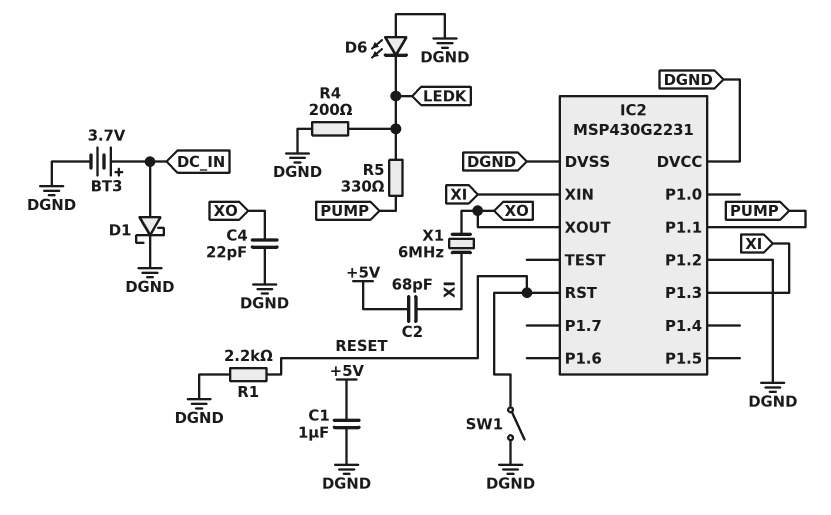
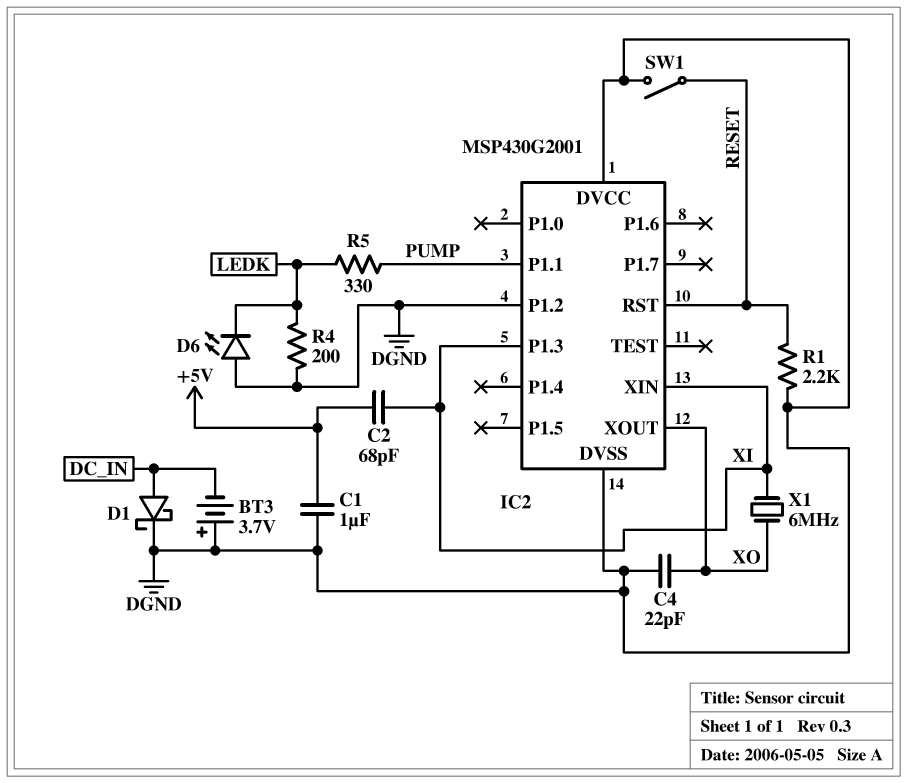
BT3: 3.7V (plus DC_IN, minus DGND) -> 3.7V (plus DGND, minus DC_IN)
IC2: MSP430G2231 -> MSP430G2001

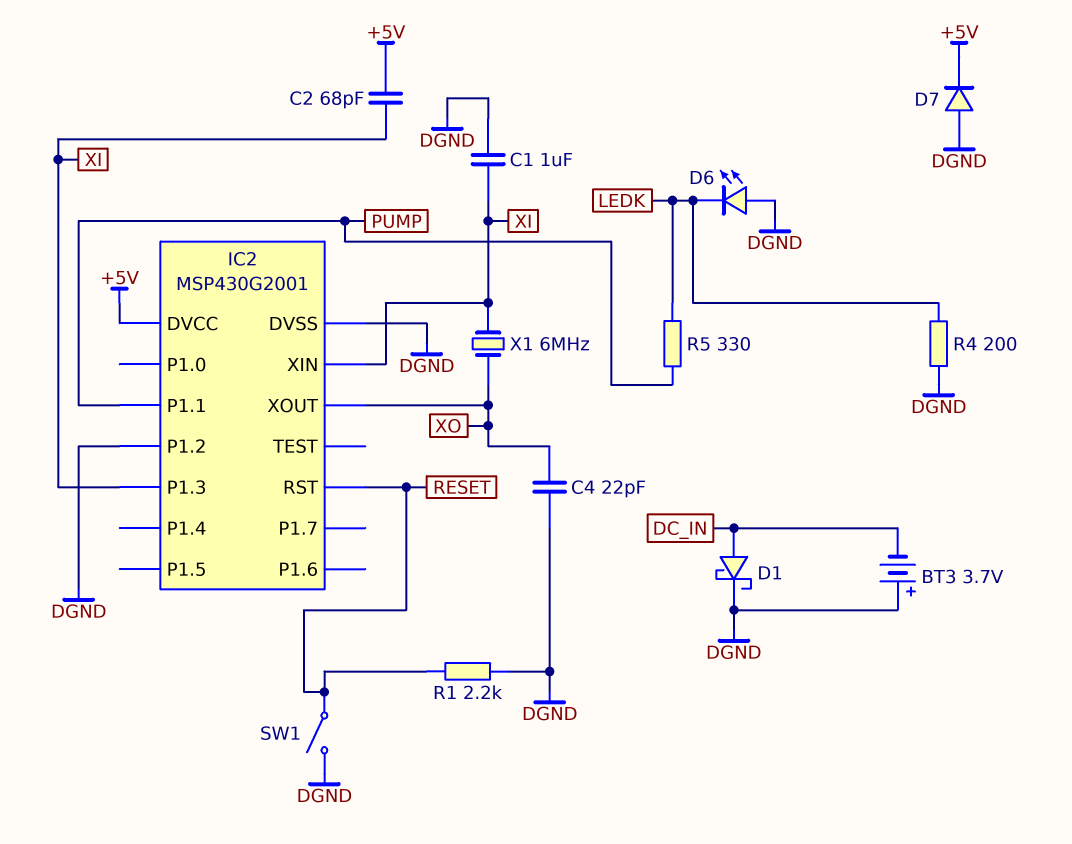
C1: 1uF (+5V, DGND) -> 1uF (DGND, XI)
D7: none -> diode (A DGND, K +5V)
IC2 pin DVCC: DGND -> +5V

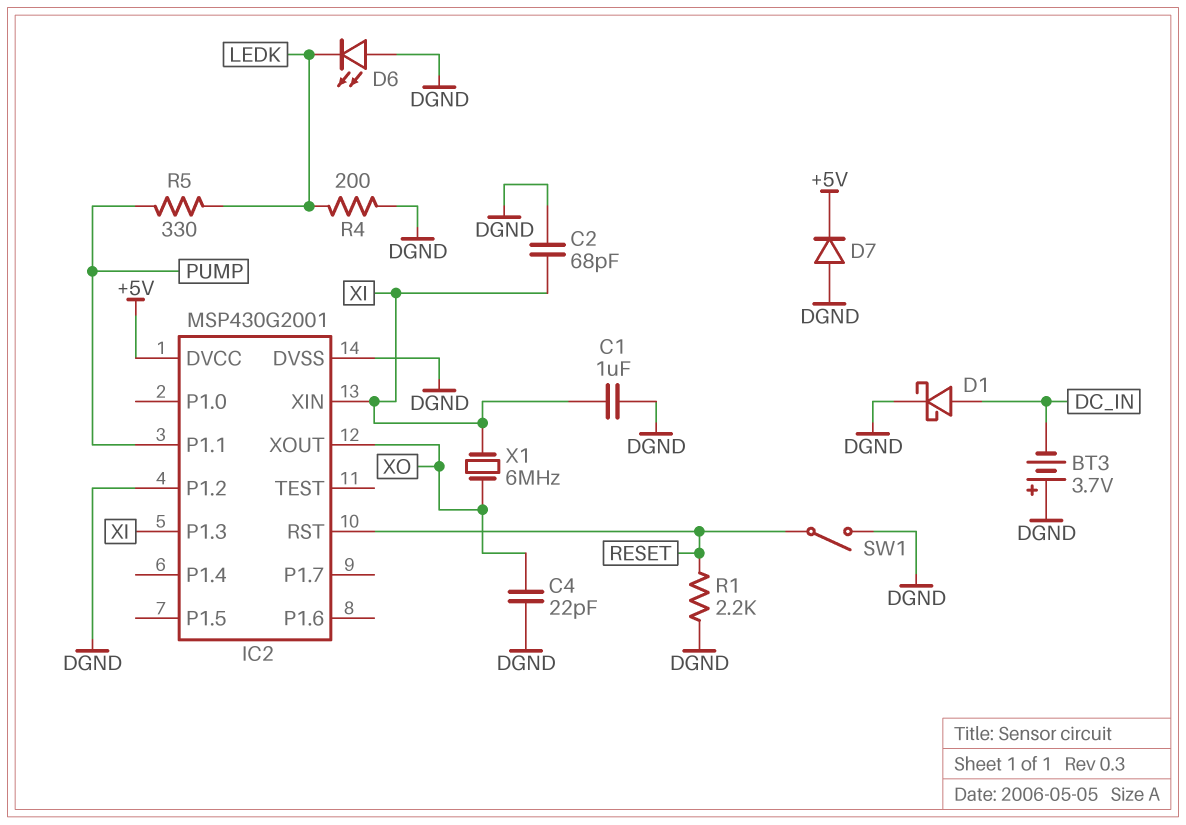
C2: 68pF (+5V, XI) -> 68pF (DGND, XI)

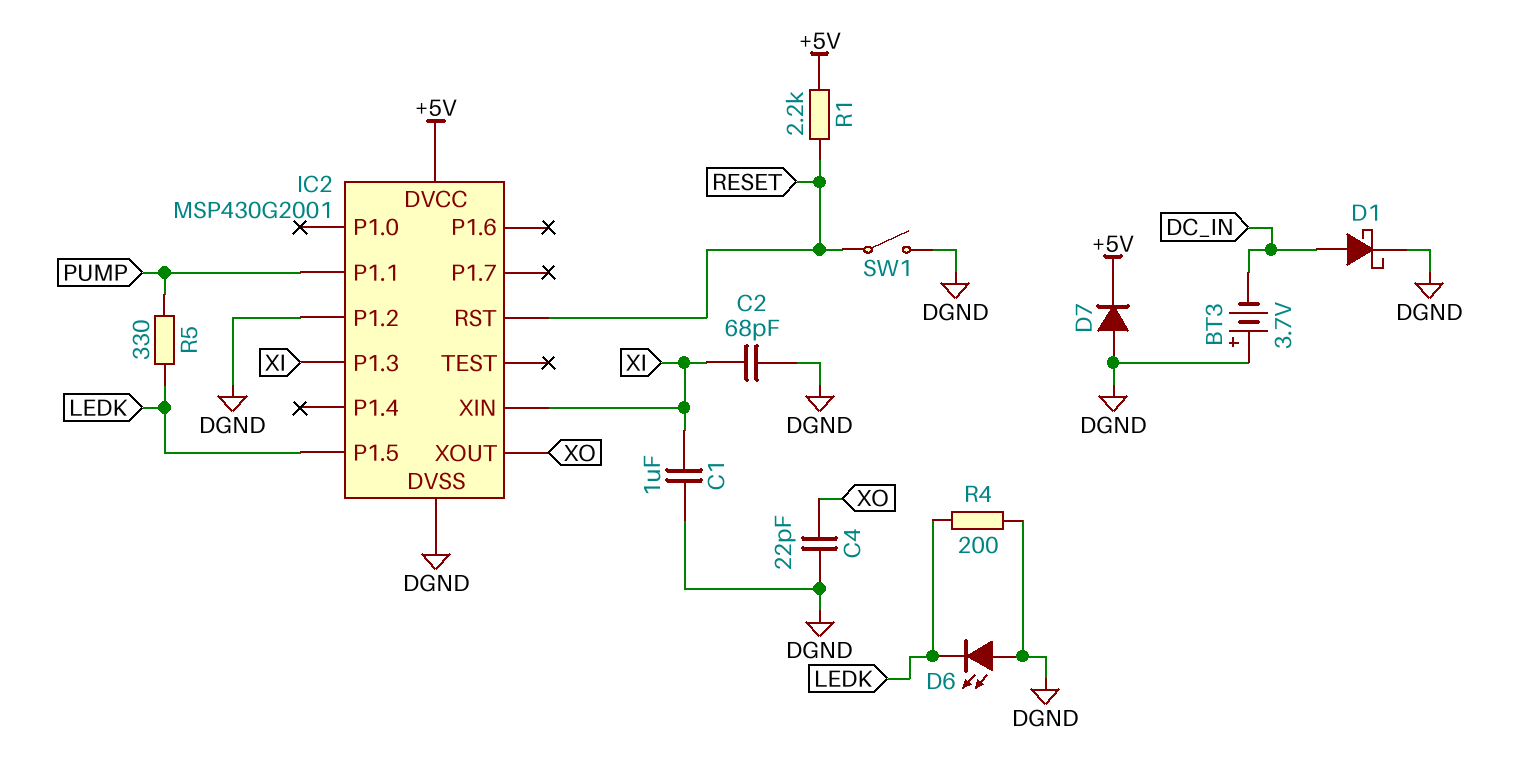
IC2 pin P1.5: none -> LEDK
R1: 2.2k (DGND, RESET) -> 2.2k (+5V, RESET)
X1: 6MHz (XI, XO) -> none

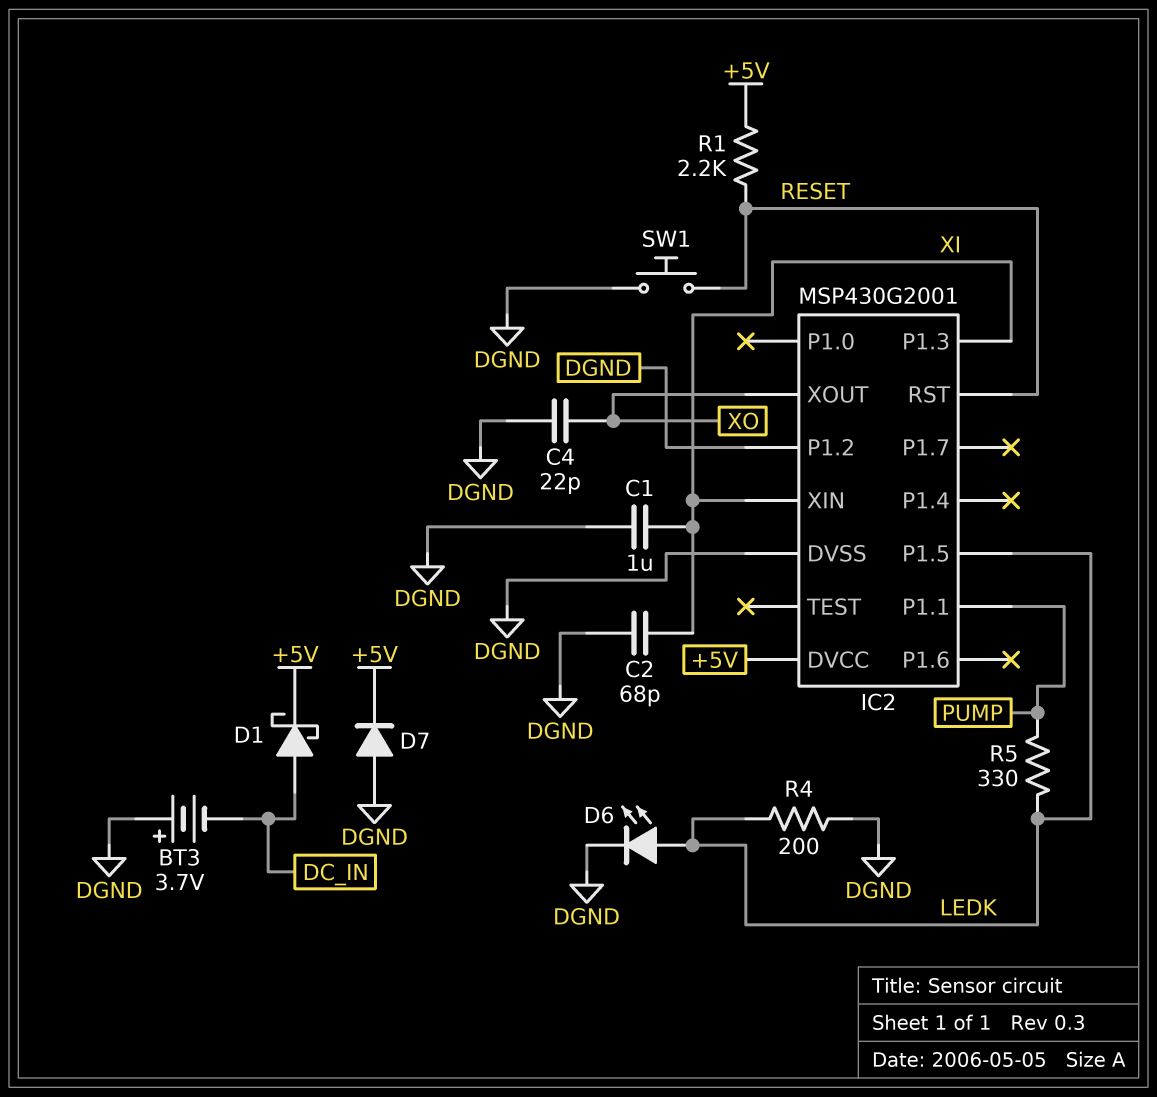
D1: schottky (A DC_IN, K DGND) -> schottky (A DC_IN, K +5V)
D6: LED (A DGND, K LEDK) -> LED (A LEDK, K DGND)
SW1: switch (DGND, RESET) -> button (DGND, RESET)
● ● ● ● ●
**WHAT THE TASK REQUIRES:** Copy all the records above exactly, but leave out the pictures.

**SOLUTION TO THE EXERCISE:**
BT3: 3.7V (plus DC_IN, minus DGND) -> 3.7V (plus DGND, minus DC_IN)
IC2: MSP430G2231 -> MSP430G2001

C1: 1uF (+5V, DGND) -> 1uF (DGND, XI)
D7: none -> diode (A DGND, K +5V)
IC2 pin DVCC: DGND -> +5V

C2: 68pF (+5V, XI) -> 68pF (DGND, XI)

IC2 pin P1.5: none -> LEDK
R1: 2.2k (DGND, RESET) -> 2.2k (+5V, RESET)
X1: 6MHz (XI, XO) -> none

D1: schottky (A DC_IN, K DGND) -> schottky (A DC_IN, K +5V)
D6: LED (A DGND, K LEDK) -> LED (A LEDK, K DGND)
SW1: switch (DGND, RESET) -> button (DGND, RESET)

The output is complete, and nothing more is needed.